(Collection entries)

□ □ □ □ □

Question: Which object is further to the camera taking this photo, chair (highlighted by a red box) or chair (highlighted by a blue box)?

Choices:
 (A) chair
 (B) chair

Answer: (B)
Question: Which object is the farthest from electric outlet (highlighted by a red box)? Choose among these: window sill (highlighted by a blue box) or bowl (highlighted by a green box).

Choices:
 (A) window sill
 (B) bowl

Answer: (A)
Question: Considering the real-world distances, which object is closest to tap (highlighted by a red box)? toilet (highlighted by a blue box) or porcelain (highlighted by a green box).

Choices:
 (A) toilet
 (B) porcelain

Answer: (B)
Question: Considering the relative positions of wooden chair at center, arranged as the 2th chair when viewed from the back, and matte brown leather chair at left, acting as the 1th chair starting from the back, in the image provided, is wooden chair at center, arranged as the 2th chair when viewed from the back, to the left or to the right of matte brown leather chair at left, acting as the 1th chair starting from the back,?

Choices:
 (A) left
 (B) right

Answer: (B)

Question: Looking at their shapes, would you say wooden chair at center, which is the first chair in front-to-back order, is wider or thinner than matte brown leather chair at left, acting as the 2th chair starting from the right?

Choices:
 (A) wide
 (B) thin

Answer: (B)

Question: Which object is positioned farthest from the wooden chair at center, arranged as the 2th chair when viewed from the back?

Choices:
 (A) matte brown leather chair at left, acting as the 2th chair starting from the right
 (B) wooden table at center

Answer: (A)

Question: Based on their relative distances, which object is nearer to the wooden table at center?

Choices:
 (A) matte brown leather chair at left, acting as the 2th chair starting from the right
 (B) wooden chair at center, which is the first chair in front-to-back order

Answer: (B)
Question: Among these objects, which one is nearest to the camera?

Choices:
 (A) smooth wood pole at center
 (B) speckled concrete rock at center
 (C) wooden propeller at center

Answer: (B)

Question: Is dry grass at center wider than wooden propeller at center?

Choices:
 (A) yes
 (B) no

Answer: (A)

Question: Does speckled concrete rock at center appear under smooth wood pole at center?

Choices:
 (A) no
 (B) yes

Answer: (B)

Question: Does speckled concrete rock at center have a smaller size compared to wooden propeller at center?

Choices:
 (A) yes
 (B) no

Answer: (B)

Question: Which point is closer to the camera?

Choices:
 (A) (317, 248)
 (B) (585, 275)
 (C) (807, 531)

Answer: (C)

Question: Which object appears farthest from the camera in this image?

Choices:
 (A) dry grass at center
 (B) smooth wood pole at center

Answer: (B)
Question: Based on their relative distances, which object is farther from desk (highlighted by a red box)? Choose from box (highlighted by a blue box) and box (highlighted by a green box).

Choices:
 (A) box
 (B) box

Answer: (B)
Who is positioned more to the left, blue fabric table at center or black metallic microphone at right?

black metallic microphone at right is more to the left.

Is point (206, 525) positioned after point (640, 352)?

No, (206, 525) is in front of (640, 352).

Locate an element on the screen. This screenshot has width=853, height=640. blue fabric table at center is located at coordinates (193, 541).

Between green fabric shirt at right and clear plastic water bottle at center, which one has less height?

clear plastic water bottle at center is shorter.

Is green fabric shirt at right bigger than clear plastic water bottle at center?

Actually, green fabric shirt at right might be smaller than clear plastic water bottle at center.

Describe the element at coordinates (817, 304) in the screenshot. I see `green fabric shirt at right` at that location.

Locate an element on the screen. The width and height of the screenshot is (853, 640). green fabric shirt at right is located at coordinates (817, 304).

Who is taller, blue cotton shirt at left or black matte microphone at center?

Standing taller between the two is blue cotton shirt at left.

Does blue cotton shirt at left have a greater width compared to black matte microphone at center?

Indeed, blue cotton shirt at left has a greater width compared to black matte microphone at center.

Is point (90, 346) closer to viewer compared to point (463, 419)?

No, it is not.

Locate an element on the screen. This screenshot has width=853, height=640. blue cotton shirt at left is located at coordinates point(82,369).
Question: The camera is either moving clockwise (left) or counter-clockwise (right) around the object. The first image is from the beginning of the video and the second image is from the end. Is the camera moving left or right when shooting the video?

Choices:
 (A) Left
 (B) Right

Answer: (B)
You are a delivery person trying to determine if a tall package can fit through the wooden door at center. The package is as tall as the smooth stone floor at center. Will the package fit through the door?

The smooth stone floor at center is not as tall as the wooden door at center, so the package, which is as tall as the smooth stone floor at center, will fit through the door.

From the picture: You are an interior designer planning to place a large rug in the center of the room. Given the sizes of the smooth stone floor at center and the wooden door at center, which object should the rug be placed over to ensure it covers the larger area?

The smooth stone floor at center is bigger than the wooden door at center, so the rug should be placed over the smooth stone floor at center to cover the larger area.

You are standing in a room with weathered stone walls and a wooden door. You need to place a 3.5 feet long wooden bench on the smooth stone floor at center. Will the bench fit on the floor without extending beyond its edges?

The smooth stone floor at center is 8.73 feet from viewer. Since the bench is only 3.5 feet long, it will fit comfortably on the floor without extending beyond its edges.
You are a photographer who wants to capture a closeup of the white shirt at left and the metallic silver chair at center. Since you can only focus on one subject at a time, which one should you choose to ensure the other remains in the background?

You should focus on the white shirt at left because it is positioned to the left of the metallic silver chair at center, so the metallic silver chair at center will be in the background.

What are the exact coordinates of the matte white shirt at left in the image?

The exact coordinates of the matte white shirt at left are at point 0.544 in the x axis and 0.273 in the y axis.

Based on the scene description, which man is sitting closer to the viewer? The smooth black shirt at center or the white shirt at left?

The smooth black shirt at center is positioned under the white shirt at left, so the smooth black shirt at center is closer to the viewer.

□ □ □ □ □

WHAT THE EXERCISE ASKS = Copy all of the data above word for word, with no changes.

RESPONSE TO THE EXERCISE =
Question: Which object is further to the camera taking this photo, chair (highlighted by a red box) or chair (highlighted by a blue box)?

Choices:
 (A) chair
 (B) chair

Answer: (B)
Question: Which object is the farthest from electric outlet (highlighted by a red box)? Choose among these: window sill (highlighted by a blue box) or bowl (highlighted by a green box).

Choices:
 (A) window sill
 (B) bowl

Answer: (A)
Question: Considering the real-world distances, which object is closest to tap (highlighted by a red box)? toilet (highlighted by a blue box) or porcelain (highlighted by a green box).

Choices:
 (A) toilet
 (B) porcelain

Answer: (B)
Question: Considering the relative positions of wooden chair at center, arranged as the 2th chair when viewed from the back, and matte brown leather chair at left, acting as the 1th chair starting from the back, in the image provided, is wooden chair at center, arranged as the 2th chair when viewed from the back, to the left or to the right of matte brown leather chair at left, acting as the 1th chair starting from the back,?

Choices:
 (A) left
 (B) right

Answer: (B)

Question: Looking at their shapes, would you say wooden chair at center, which is the first chair in front-to-back order, is wider or thinner than matte brown leather chair at left, acting as the 2th chair starting from the right?

Choices:
 (A) wide
 (B) thin

Answer: (B)

Question: Which object is positioned farthest from the wooden chair at center, arranged as the 2th chair when viewed from the back?

Choices:
 (A) matte brown leather chair at left, acting as the 2th chair starting from the right
 (B) wooden table at center

Answer: (A)

Question: Based on their relative distances, which object is nearer to the wooden table at center?

Choices:
 (A) matte brown leather chair at left, acting as the 2th chair starting from the right
 (B) wooden chair at center, which is the first chair in front-to-back order

Answer: (B)
Question: Among these objects, which one is nearest to the camera?

Choices:
 (A) smooth wood pole at center
 (B) speckled concrete rock at center
 (C) wooden propeller at center

Answer: (B)

Question: Is dry grass at center wider than wooden propeller at center?

Choices:
 (A) yes
 (B) no

Answer: (A)

Question: Does speckled concrete rock at center appear under smooth wood pole at center?

Choices:
 (A) no
 (B) yes

Answer: (B)

Question: Does speckled concrete rock at center have a smaller size compared to wooden propeller at center?

Choices:
 (A) yes
 (B) no

Answer: (B)

Question: Which point is closer to the camera?

Choices:
 (A) (317, 248)
 (B) (585, 275)
 (C) (807, 531)

Answer: (C)

Question: Which object appears farthest from the camera in this image?

Choices:
 (A) dry grass at center
 (B) smooth wood pole at center

Answer: (B)
Question: Based on their relative distances, which object is farther from desk (highlighted by a red box)? Choose from box (highlighted by a blue box) and box (highlighted by a green box).

Choices:
 (A) box
 (B) box

Answer: (B)
Who is positioned more to the left, blue fabric table at center or black metallic microphone at right?

black metallic microphone at right is more to the left.

Is point (206, 525) positioned after point (640, 352)?

No, (206, 525) is in front of (640, 352).

Locate an element on the screen. This screenshot has width=853, height=640. blue fabric table at center is located at coordinates (193, 541).

Between green fabric shirt at right and clear plastic water bottle at center, which one has less height?

clear plastic water bottle at center is shorter.

Is green fabric shirt at right bigger than clear plastic water bottle at center?

Actually, green fabric shirt at right might be smaller than clear plastic water bottle at center.

Describe the element at coordinates (817, 304) in the screenshot. I see `green fabric shirt at right` at that location.

Locate an element on the screen. The width and height of the screenshot is (853, 640). green fabric shirt at right is located at coordinates (817, 304).

Who is taller, blue cotton shirt at left or black matte microphone at center?

Standing taller between the two is blue cotton shirt at left.

Does blue cotton shirt at left have a greater width compared to black matte microphone at center?

Indeed, blue cotton shirt at left has a greater width compared to black matte microphone at center.

Is point (90, 346) closer to viewer compared to point (463, 419)?

No, it is not.

Locate an element on the screen. This screenshot has width=853, height=640. blue cotton shirt at left is located at coordinates point(82,369).
Question: The camera is either moving clockwise (left) or counter-clockwise (right) around the object. The first image is from the beginning of the video and the second image is from the end. Is the camera moving left or right when shooting the video?

Choices:
 (A) Left
 (B) Right

Answer: (B)
You are a delivery person trying to determine if a tall package can fit through the wooden door at center. The package is as tall as the smooth stone floor at center. Will the package fit through the door?

The smooth stone floor at center is not as tall as the wooden door at center, so the package, which is as tall as the smooth stone floor at center, will fit through the door.

From the picture: You are an interior designer planning to place a large rug in the center of the room. Given the sizes of the smooth stone floor at center and the wooden door at center, which object should the rug be placed over to ensure it covers the larger area?

The smooth stone floor at center is bigger than the wooden door at center, so the rug should be placed over the smooth stone floor at center to cover the larger area.

You are standing in a room with weathered stone walls and a wooden door. You need to place a 3.5 feet long wooden bench on the smooth stone floor at center. Will the bench fit on the floor without extending beyond its edges?

The smooth stone floor at center is 8.73 feet from viewer. Since the bench is only 3.5 feet long, it will fit comfortably on the floor without extending beyond its edges.
You are a photographer who wants to capture a closeup of the white shirt at left and the metallic silver chair at center. Since you can only focus on one subject at a time, which one should you choose to ensure the other remains in the background?

You should focus on the white shirt at left because it is positioned to the left of the metallic silver chair at center, so the metallic silver chair at center will be in the background.

What are the exact coordinates of the matte white shirt at left in the image?

The exact coordinates of the matte white shirt at left are at point 0.544 in the x axis and 0.273 in the y axis.

Based on the scene description, which man is sitting closer to the viewer? The smooth black shirt at center or the white shirt at left?

The smooth black shirt at center is positioned under the white shirt at left, so the smooth black shirt at center is closer to the viewer.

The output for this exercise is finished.